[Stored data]
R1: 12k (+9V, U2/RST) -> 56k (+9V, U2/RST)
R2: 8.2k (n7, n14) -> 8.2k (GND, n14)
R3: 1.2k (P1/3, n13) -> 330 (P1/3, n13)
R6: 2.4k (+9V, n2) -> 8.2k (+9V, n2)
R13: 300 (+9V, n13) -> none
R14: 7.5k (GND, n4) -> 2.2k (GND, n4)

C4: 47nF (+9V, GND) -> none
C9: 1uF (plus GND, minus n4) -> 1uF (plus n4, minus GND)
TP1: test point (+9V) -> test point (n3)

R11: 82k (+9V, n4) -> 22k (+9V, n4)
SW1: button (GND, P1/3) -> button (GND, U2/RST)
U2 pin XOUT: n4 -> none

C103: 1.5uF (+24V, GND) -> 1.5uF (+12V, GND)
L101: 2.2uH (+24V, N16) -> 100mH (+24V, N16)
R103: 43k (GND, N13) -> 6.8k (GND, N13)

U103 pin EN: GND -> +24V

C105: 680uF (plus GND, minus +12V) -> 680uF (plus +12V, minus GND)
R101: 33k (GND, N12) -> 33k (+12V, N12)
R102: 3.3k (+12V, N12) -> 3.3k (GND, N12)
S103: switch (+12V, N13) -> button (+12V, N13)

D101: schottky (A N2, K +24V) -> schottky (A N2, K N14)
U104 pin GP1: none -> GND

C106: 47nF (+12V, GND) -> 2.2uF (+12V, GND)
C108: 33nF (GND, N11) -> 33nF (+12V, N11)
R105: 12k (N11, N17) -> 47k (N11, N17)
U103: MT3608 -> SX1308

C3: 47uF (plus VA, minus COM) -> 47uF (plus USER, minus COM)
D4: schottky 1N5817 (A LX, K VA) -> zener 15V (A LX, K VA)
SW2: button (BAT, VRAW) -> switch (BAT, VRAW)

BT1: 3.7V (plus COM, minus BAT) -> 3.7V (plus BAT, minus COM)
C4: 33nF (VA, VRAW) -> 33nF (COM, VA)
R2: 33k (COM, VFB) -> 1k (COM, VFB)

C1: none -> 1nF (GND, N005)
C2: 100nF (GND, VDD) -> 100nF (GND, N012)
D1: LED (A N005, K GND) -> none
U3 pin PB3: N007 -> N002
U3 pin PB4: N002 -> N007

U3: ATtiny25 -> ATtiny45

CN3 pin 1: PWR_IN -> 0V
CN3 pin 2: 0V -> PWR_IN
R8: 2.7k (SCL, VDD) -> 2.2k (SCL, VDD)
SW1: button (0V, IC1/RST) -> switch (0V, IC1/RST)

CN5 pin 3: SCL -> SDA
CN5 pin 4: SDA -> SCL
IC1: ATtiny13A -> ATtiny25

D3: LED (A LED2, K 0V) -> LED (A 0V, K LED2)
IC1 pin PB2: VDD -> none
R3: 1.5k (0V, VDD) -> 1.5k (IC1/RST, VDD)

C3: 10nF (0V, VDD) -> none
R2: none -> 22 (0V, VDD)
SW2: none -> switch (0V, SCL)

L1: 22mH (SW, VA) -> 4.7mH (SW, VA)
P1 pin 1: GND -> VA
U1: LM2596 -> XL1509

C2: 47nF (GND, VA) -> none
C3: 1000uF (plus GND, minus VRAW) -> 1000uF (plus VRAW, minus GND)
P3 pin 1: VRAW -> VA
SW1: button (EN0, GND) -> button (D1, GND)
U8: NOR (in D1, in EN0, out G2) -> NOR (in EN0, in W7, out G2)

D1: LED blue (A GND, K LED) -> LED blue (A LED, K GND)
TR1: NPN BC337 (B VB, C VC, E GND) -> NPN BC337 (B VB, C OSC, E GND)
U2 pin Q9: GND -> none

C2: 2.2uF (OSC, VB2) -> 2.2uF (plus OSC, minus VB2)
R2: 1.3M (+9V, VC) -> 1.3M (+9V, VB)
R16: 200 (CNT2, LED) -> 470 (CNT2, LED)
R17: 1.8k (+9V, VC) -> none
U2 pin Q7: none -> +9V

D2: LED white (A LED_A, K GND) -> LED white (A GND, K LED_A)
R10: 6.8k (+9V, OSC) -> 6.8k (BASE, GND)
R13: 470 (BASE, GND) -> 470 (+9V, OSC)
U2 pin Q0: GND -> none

* **Directions**: Repeat, word for word, all of the data shown above.

* **Task output**:
R1: 12k (+9V, U2/RST) -> 56k (+9V, U2/RST)
R2: 8.2k (n7, n14) -> 8.2k (GND, n14)
R3: 1.2k (P1/3, n13) -> 330 (P1/3, n13)
R6: 2.4k (+9V, n2) -> 8.2k (+9V, n2)
R13: 300 (+9V, n13) -> none
R14: 7.5k (GND, n4) -> 2.2k (GND, n4)

C4: 47nF (+9V, GND) -> none
C9: 1uF (plus GND, minus n4) -> 1uF (plus n4, minus GND)
TP1: test point (+9V) -> test point (n3)

R11: 82k (+9V, n4) -> 22k (+9V, n4)
SW1: button (GND, P1/3) -> button (GND, U2/RST)
U2 pin XOUT: n4 -> none

C103: 1.5uF (+24V, GND) -> 1.5uF (+12V, GND)
L101: 2.2uH (+24V, N16) -> 100mH (+24V, N16)
R103: 43k (GND, N13) -> 6.8k (GND, N13)

U103 pin EN: GND -> +24V

C105: 680uF (plus GND, minus +12V) -> 680uF (plus +12V, minus GND)
R101: 33k (GND, N12) -> 33k (+12V, N12)
R102: 3.3k (+12V, N12) -> 3.3k (GND, N12)
S103: switch (+12V, N13) -> button (+12V, N13)

D101: schottky (A N2, K +24V) -> schottky (A N2, K N14)
U104 pin GP1: none -> GND

C106: 47nF (+12V, GND) -> 2.2uF (+12V, GND)
C108: 33nF (GND, N11) -> 33nF (+12V, N11)
R105: 12k (N11, N17) -> 47k (N11, N17)
U103: MT3608 -> SX1308

C3: 47uF (plus VA, minus COM) -> 47uF (plus USER, minus COM)
D4: schottky 1N5817 (A LX, K VA) -> zener 15V (A LX, K VA)
SW2: button (BAT, VRAW) -> switch (BAT, VRAW)

BT1: 3.7V (plus COM, minus BAT) -> 3.7V (plus BAT, minus COM)
C4: 33nF (VA, VRAW) -> 33nF (COM, VA)
R2: 33k (COM, VFB) -> 1k (COM, VFB)

C1: none -> 1nF (GND, N005)
C2: 100nF (GND, VDD) -> 100nF (GND, N012)
D1: LED (A N005, K GND) -> none
U3 pin PB3: N007 -> N002
U3 pin PB4: N002 -> N007

U3: ATtiny25 -> ATtiny45

CN3 pin 1: PWR_IN -> 0V
CN3 pin 2: 0V -> PWR_IN
R8: 2.7k (SCL, VDD) -> 2.2k (SCL, VDD)
SW1: button (0V, IC1/RST) -> switch (0V, IC1/RST)

CN5 pin 3: SCL -> SDA
CN5 pin 4: SDA -> SCL
IC1: ATtiny13A -> ATtiny25

D3: LED (A LED2, K 0V) -> LED (A 0V, K LED2)
IC1 pin PB2: VDD -> none
R3: 1.5k (0V, VDD) -> 1.5k (IC1/RST, VDD)

C3: 10nF (0V, VDD) -> none
R2: none -> 22 (0V, VDD)
SW2: none -> switch (0V, SCL)

L1: 22mH (SW, VA) -> 4.7mH (SW, VA)
P1 pin 1: GND -> VA
U1: LM2596 -> XL1509

C2: 47nF (GND, VA) -> none
C3: 1000uF (plus GND, minus VRAW) -> 1000uF (plus VRAW, minus GND)
P3 pin 1: VRAW -> VA
SW1: button (EN0, GND) -> button (D1, GND)
U8: NOR (in D1, in EN0, out G2) -> NOR (in EN0, in W7, out G2)

D1: LED blue (A GND, K LED) -> LED blue (A LED, K GND)
TR1: NPN BC337 (B VB, C VC, E GND) -> NPN BC337 (B VB, C OSC, E GND)
U2 pin Q9: GND -> none

C2: 2.2uF (OSC, VB2) -> 2.2uF (plus OSC, minus VB2)
R2: 1.3M (+9V, VC) -> 1.3M (+9V, VB)
R16: 200 (CNT2, LED) -> 470 (CNT2, LED)
R17: 1.8k (+9V, VC) -> none
U2 pin Q7: none -> +9V

D2: LED white (A LED_A, K GND) -> LED white (A GND, K LED_A)
R10: 6.8k (+9V, OSC) -> 6.8k (BASE, GND)
R13: 470 (BASE, GND) -> 470 (+9V, OSC)
U2 pin Q0: GND -> none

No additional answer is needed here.